## [What the task requires]
Please retype the entries below word for word, passing over every picture.

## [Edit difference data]
□ □ □ □ □ □ □

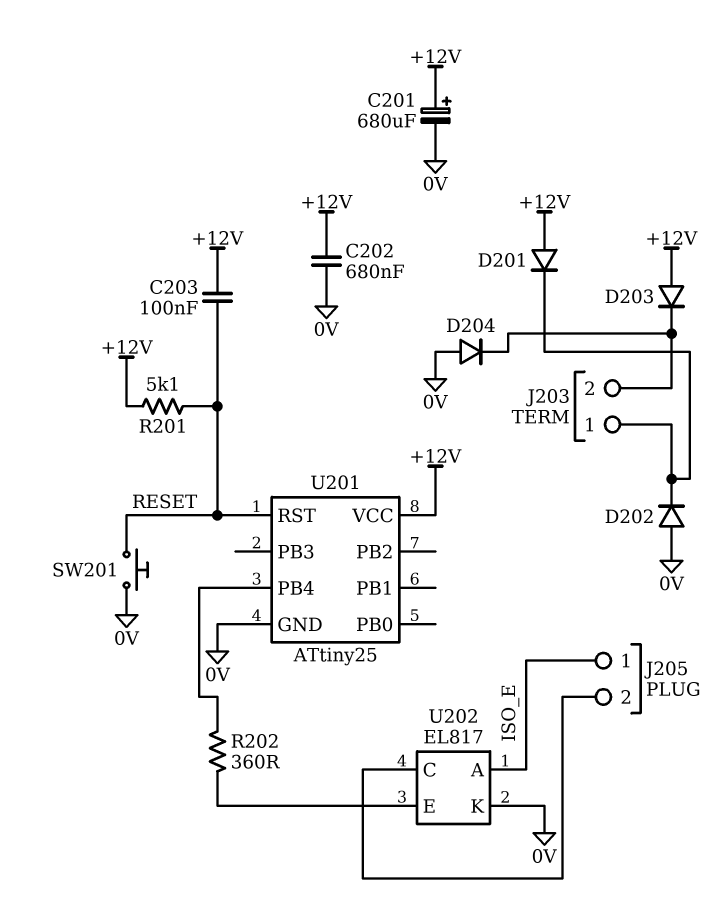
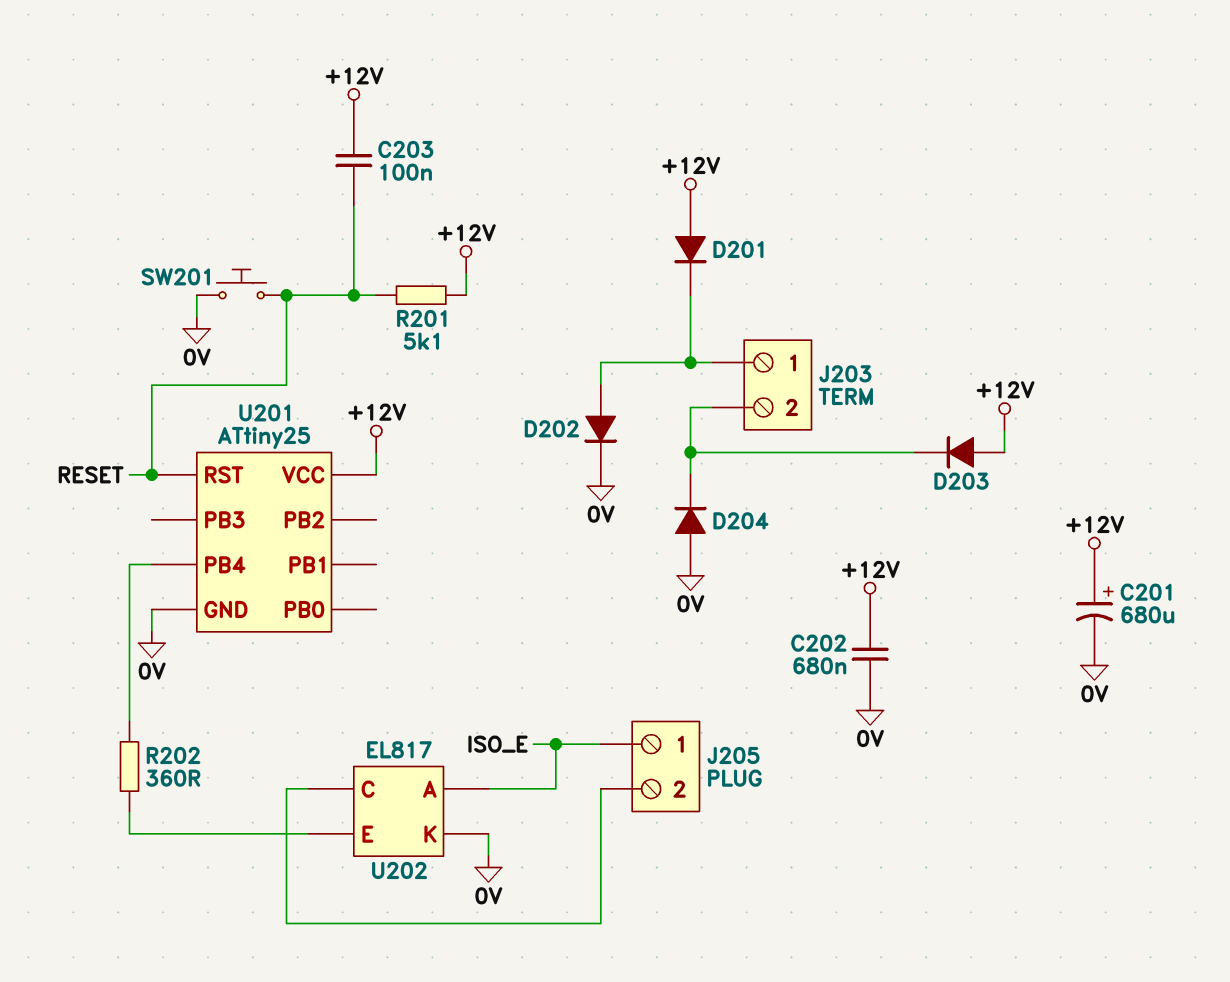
D202: diode (A 0V, K J203/1) -> diode (A J203/1, K 0V)

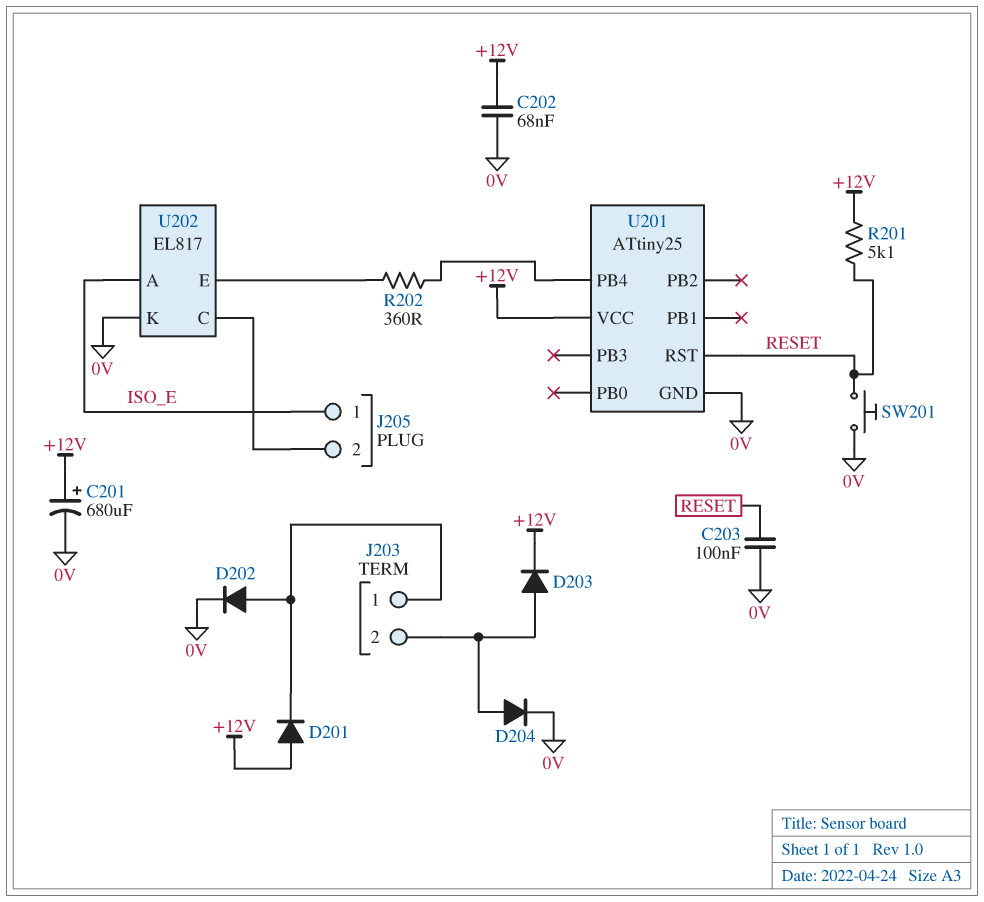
C202: 680nF (+12V, 0V) -> 68nF (+12V, 0V)
C203: 100nF (+12V, RESET) -> 100nF (0V, RESET)
D203: diode (A +12V, K J203/2) -> diode (A J203/2, K +12V)
D204: diode (A 0V, K J203/2) -> diode (A J203/2, K 0V)

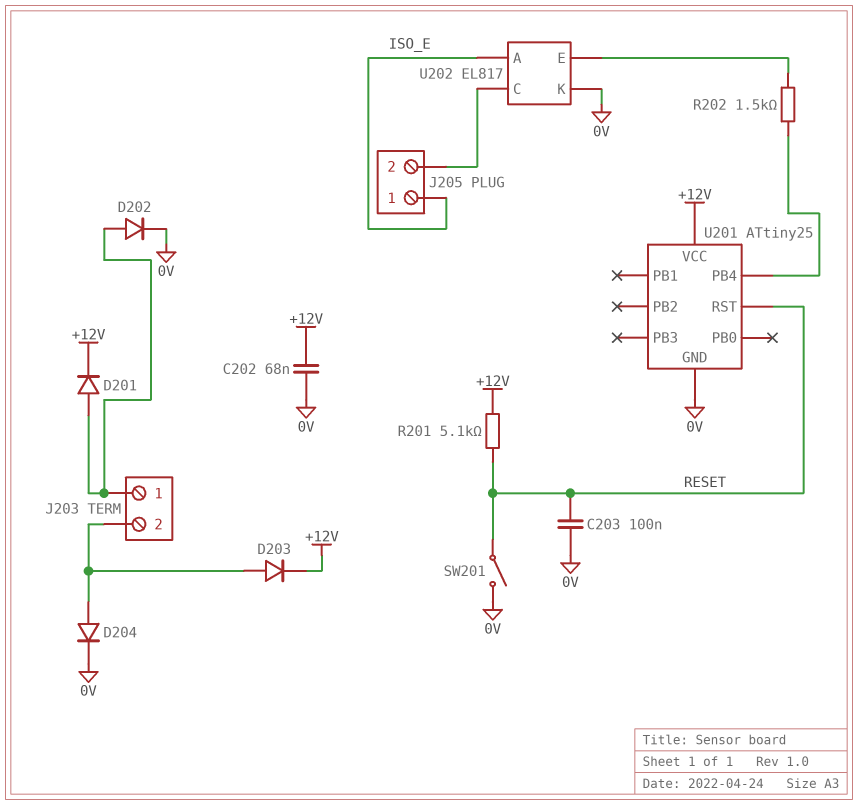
C201: 680uF (plus +12V, minus 0V) -> none
D201: diode (A +12V, K J203/1) -> diode (A J203/1, K +12V)
R202: 360 (U201/PB4, U202/E) -> 1.5k (U201/PB4, U202/E)
SW201: button (0V, RESET) -> switch (0V, RESET)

□ □ □ □ □ □ □

## [Result for this task]
D202: diode (A 0V, K J203/1) -> diode (A J203/1, K 0V)

C202: 680nF (+12V, 0V) -> 68nF (+12V, 0V)
C203: 100nF (+12V, RESET) -> 100nF (0V, RESET)
D203: diode (A +12V, K J203/2) -> diode (A J203/2, K +12V)
D204: diode (A 0V, K J203/2) -> diode (A J203/2, K 0V)

C201: 680uF (plus +12V, minus 0V) -> none
D201: diode (A +12V, K J203/1) -> diode (A J203/1, K +12V)
R202: 360 (U201/PB4, U202/E) -> 1.5k (U201/PB4, U202/E)
SW201: button (0V, RESET) -> switch (0V, RESET)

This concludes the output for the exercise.